Reproduce the records below exactly; the images should not appear.

:: Data shown

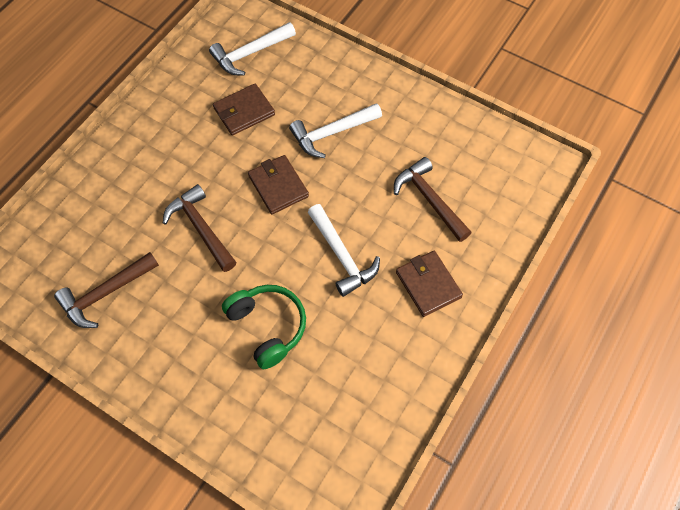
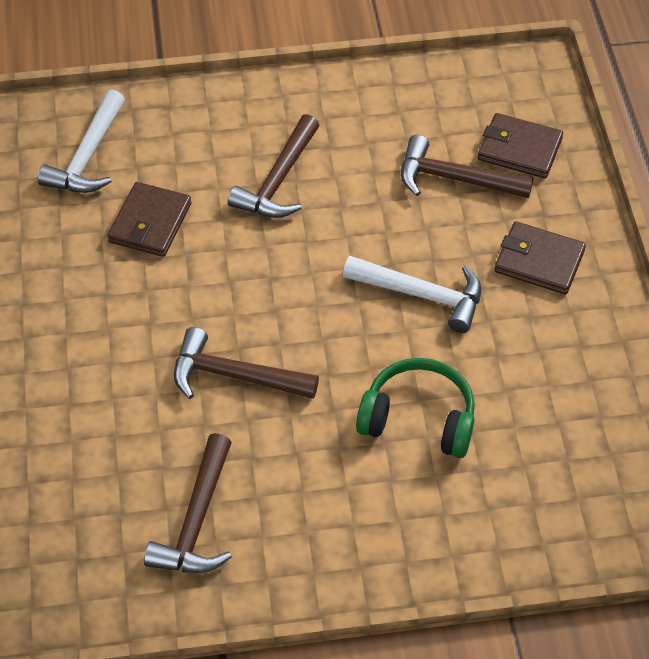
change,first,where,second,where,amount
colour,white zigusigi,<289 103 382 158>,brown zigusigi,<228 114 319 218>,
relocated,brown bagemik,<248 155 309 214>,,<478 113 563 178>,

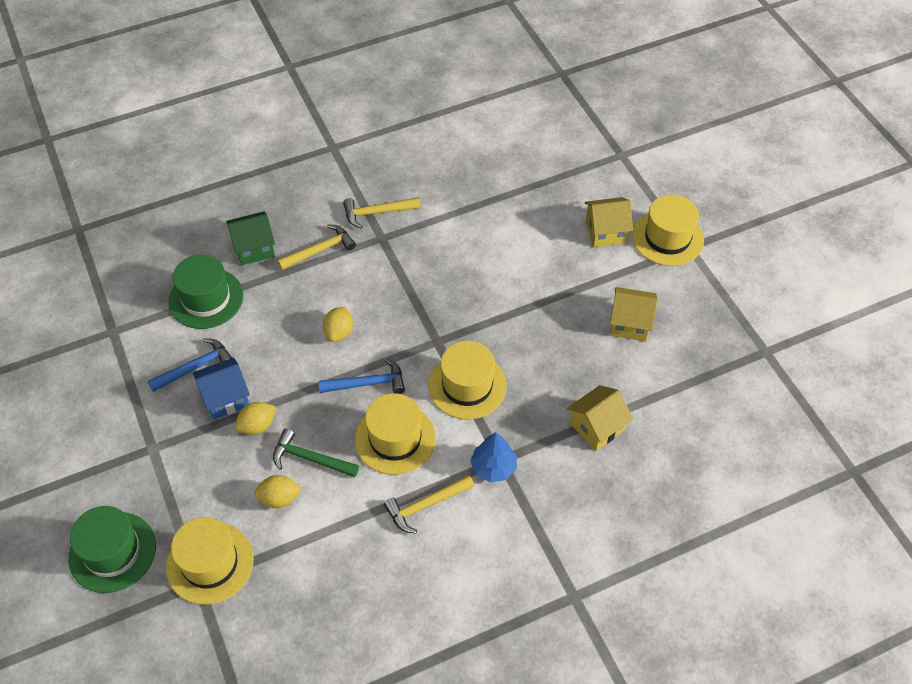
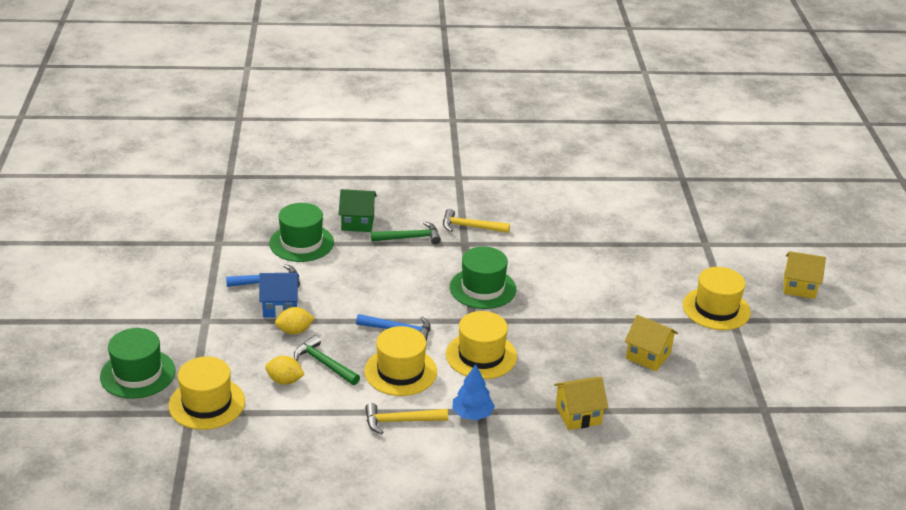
change,first,where,second,where,amount
relocated,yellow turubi,<585 197 633 247>,,<784 251 826 299>,
colour,yellow zigusigi,<277 225 356 270>,green zigusigi,<371 222 441 244>,
missing,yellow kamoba,<323 307 353 342>,,,
appeared,,,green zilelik,<450 247 516 309>,

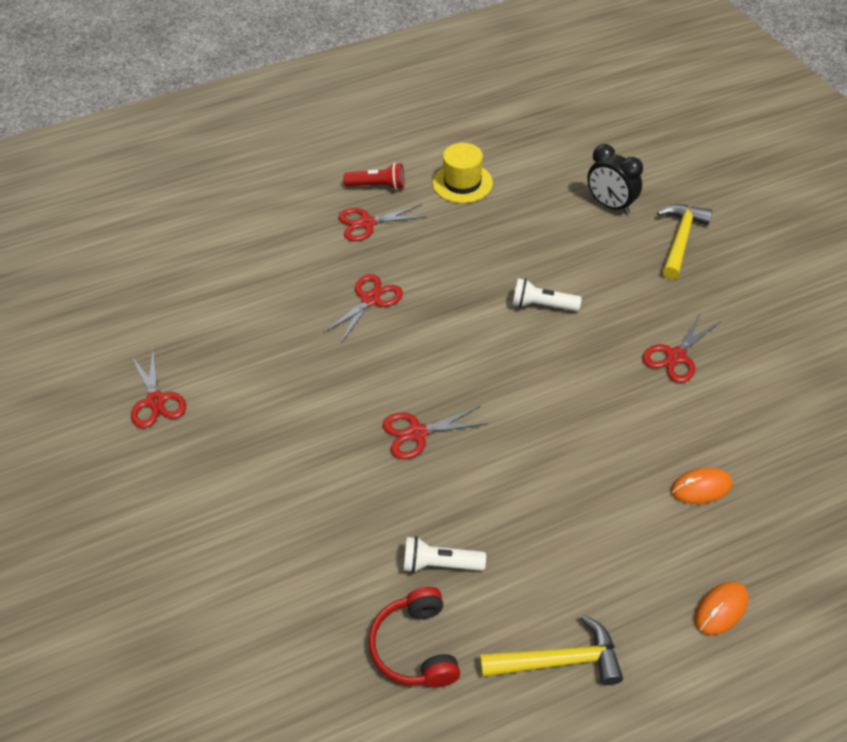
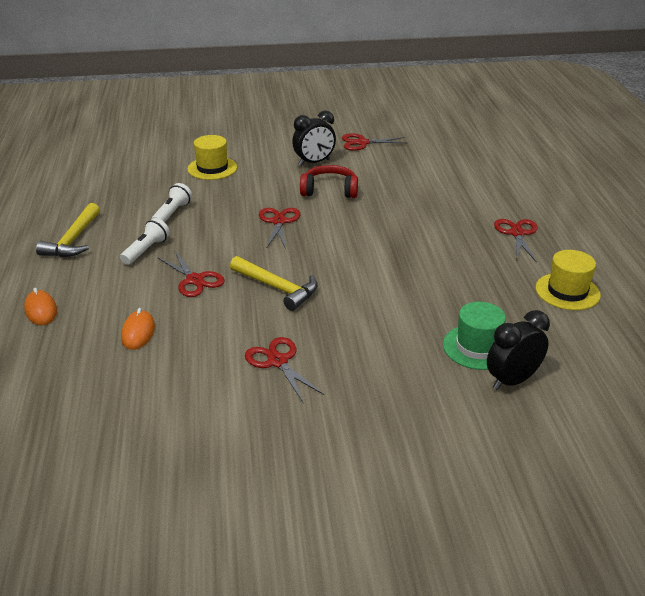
change,first,where,second,where,amount
missing,red malozuk,<343 163 404 190>,,,
relocated,yellow zigusigi,<657 205 712 279>,,<230 256 318 311>,
relocated,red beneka,<323 274 403 343>,,<157 250 225 297>,
relocated,white malozuk,<512 278 582 311>,,<120 218 170 265>,
relocated,red beloreke,<369 587 460 688>,,<300 165 358 198>,
appeared,,,black mebopik,<292 111 336 166>,
appeared,,,yellow zilelik,<187 135 237 180>,
appeared,,,green zilelik,<443 302 506 370>,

::::

Solution to this problem:
change,first,where,second,where,amount
colour,white zigusigi,<289 103 382 158>,brown zigusigi,<228 114 319 218>,
relocated,brown bagemik,<248 155 309 214>,,<478 113 563 178>,

change,first,where,second,where,amount
relocated,yellow turubi,<585 197 633 247>,,<784 251 826 299>,
colour,yellow zigusigi,<277 225 356 270>,green zigusigi,<371 222 441 244>,
missing,yellow kamoba,<323 307 353 342>,,,
appeared,,,green zilelik,<450 247 516 309>,

change,first,where,second,where,amount
missing,red malozuk,<343 163 404 190>,,,
relocated,yellow zigusigi,<657 205 712 279>,,<230 256 318 311>,
relocated,red beneka,<323 274 403 343>,,<157 250 225 297>,
relocated,white malozuk,<512 278 582 311>,,<120 218 170 265>,
relocated,red beloreke,<369 587 460 688>,,<300 165 358 198>,
appeared,,,black mebopik,<292 111 336 166>,
appeared,,,yellow zilelik,<187 135 237 180>,
appeared,,,green zilelik,<443 302 506 370>,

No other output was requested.